## Work to complete
Take the material below and output exactly the run of lines from the one containing "black key: [293,175,364,220]" down to the one containing "blue key: [330,251,368,313]", with both included.

## Given information
----------------
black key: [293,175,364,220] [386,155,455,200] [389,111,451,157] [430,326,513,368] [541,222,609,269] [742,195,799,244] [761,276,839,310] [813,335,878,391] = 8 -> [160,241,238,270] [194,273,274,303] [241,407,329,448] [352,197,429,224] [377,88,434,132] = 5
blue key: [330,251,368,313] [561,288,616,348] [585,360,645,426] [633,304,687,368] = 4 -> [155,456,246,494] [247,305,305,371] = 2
----------------
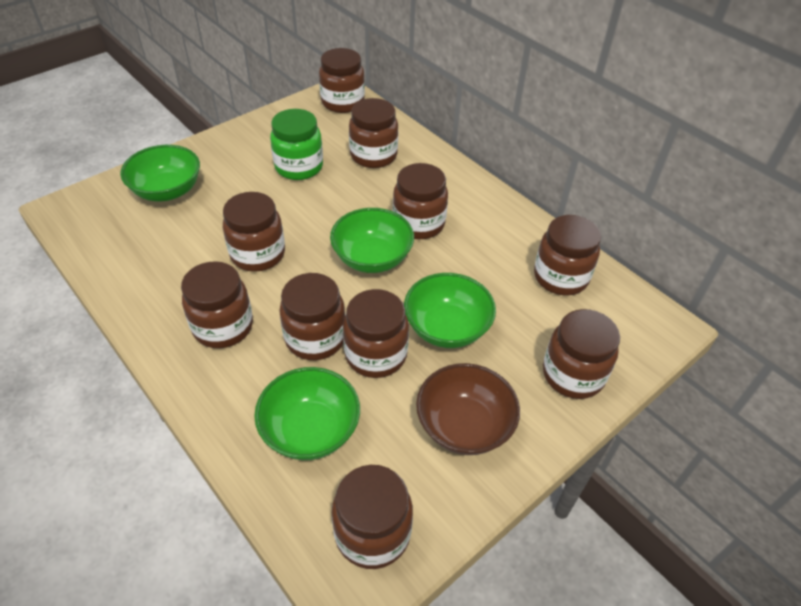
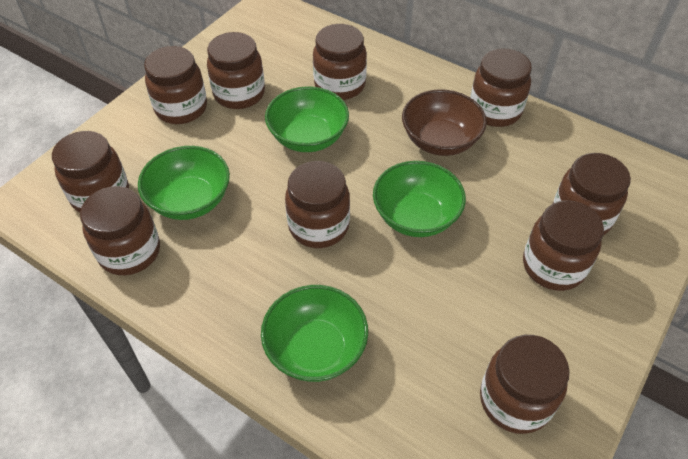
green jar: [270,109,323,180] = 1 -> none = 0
----------------
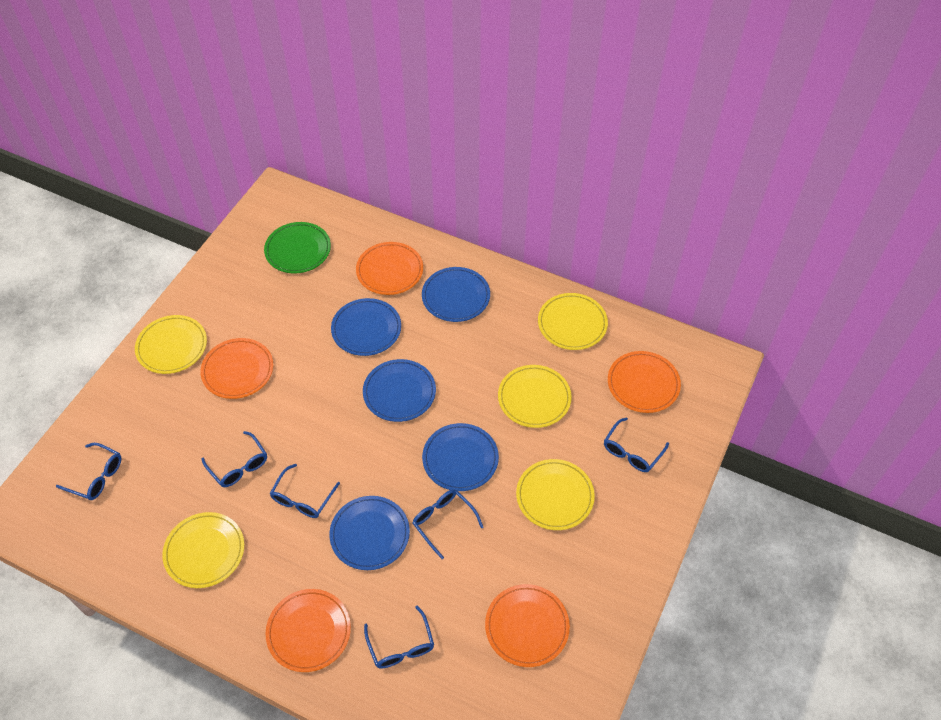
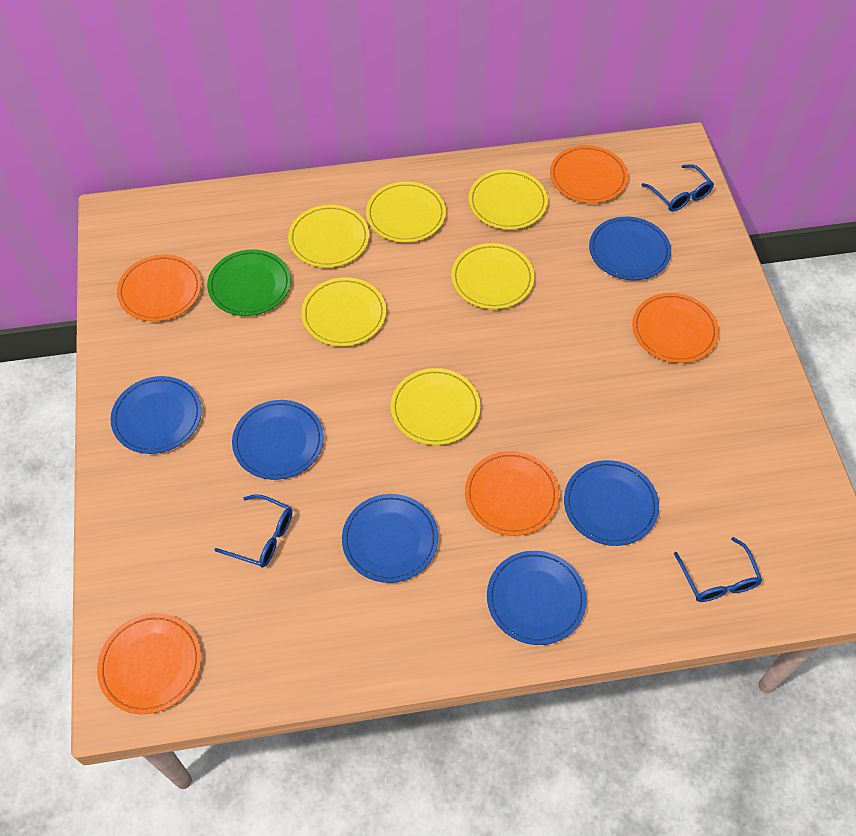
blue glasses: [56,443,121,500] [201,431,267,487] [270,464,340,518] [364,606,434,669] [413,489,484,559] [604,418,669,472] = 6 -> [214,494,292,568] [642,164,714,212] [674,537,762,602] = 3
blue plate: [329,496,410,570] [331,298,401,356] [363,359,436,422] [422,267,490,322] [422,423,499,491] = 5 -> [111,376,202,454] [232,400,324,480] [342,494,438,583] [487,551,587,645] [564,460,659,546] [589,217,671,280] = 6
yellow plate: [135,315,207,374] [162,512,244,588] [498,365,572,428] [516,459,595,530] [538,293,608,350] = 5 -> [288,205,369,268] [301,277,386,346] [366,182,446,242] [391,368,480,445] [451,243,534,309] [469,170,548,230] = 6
----------------
## Result below
black key: [293,175,364,220] [386,155,455,200] [389,111,451,157] [430,326,513,368] [541,222,609,269] [742,195,799,244] [761,276,839,310] [813,335,878,391] = 8 -> [160,241,238,270] [194,273,274,303] [241,407,329,448] [352,197,429,224] [377,88,434,132] = 5
blue key: [330,251,368,313] [561,288,616,348] [585,360,645,426] [633,304,687,368] = 4 -> [155,456,246,494] [247,305,305,371] = 2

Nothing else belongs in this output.